[Source data — start]
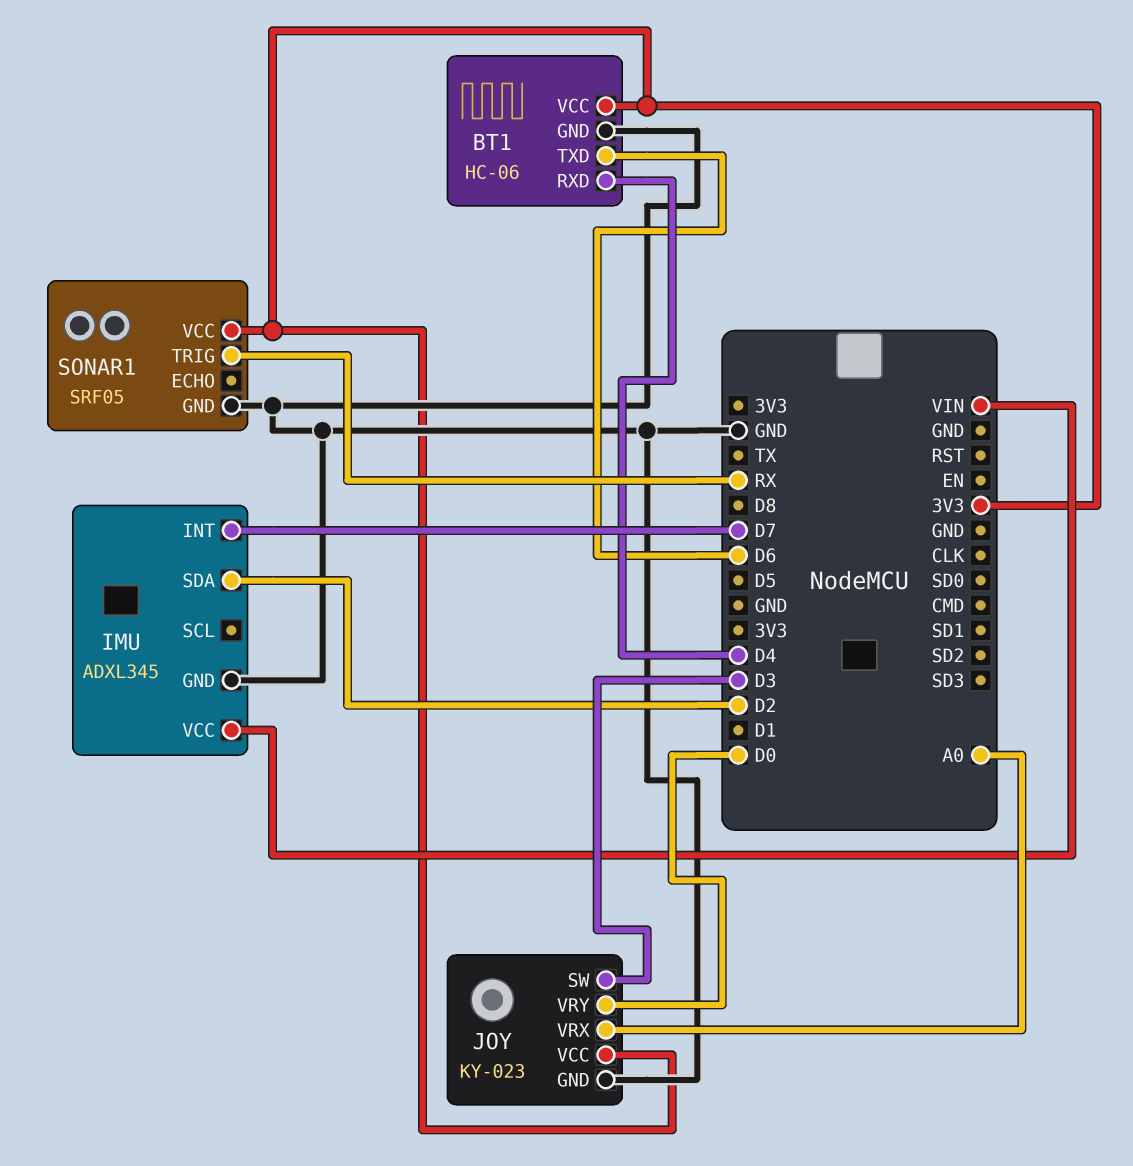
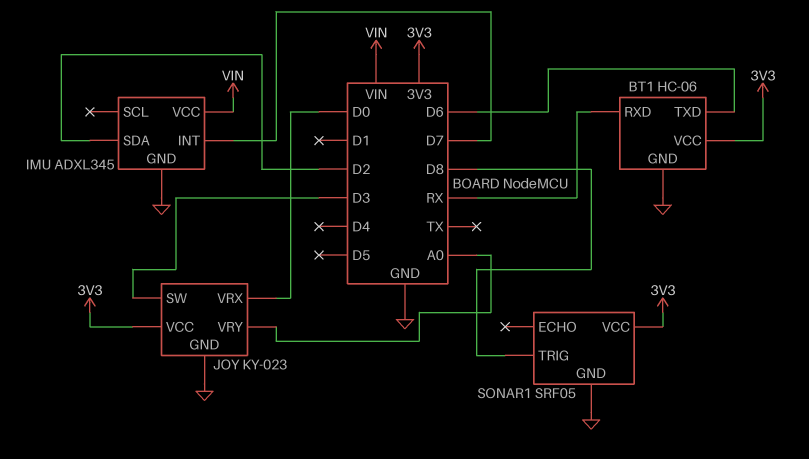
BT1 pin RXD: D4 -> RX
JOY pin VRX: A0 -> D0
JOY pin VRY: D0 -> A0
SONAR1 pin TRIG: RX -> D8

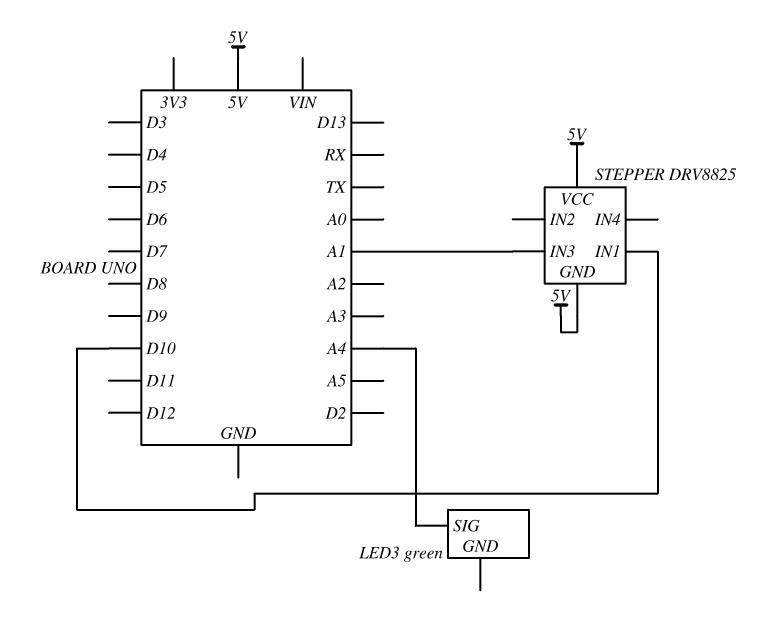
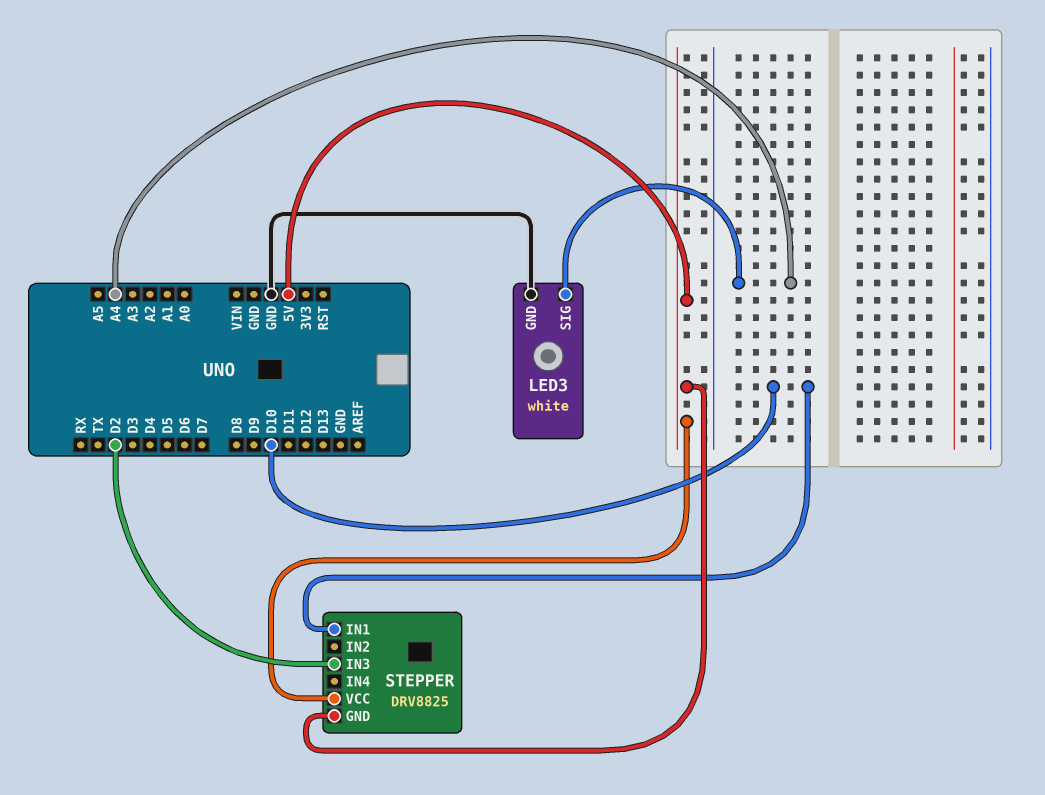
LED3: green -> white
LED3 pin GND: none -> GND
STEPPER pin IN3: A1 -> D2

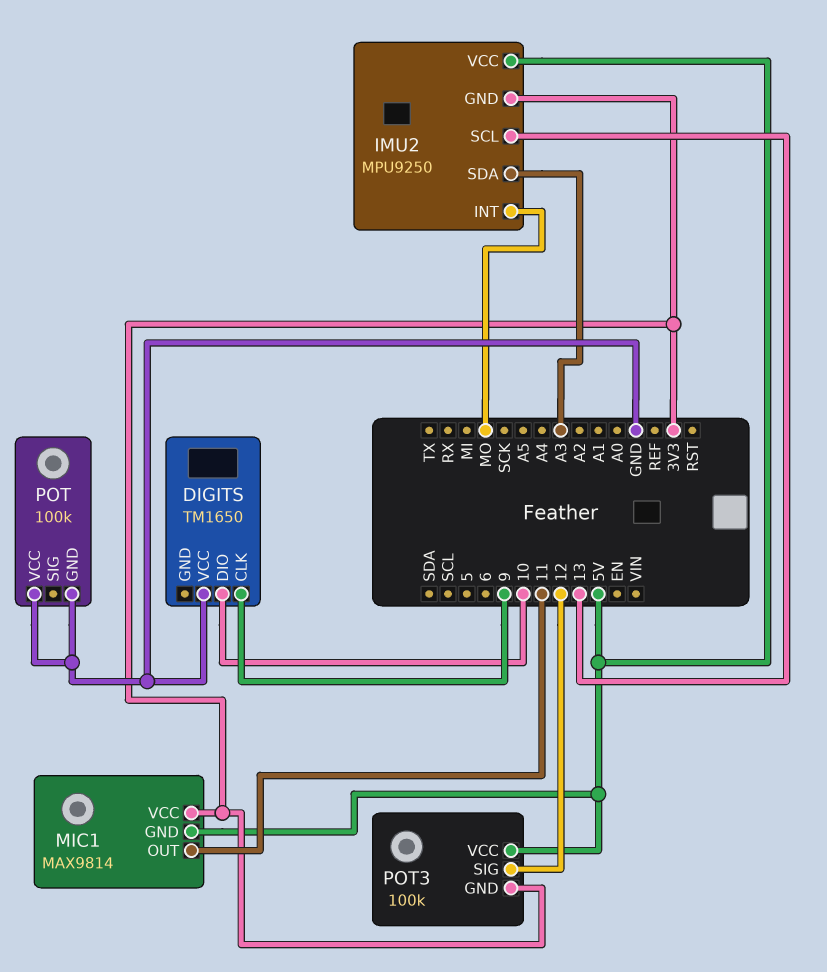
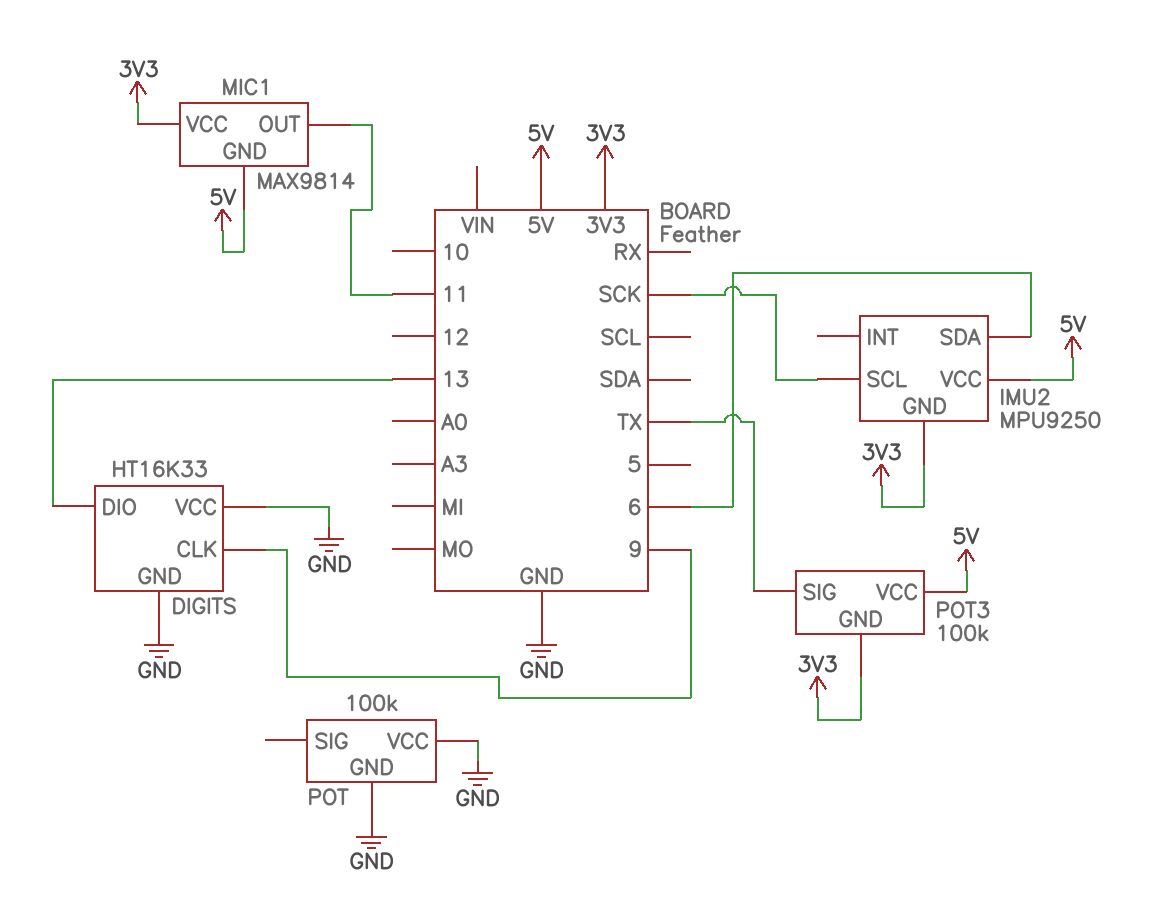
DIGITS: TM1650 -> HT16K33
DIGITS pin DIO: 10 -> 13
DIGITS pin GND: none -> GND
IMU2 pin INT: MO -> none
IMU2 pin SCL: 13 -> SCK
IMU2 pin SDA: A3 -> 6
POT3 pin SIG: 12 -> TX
[Source data — finish]
Starting from the line that has "LED3: green -> white" and ending at the last line of the material above, every line should be output exactly; pictures are dropped and nothing else appears.

LED3: green -> white
LED3 pin GND: none -> GND
STEPPER pin IN3: A1 -> D2

DIGITS: TM1650 -> HT16K33
DIGITS pin DIO: 10 -> 13
DIGITS pin GND: none -> GND
IMU2 pin INT: MO -> none
IMU2 pin SCL: 13 -> SCK
IMU2 pin SDA: A3 -> 6
POT3 pin SIG: 12 -> TX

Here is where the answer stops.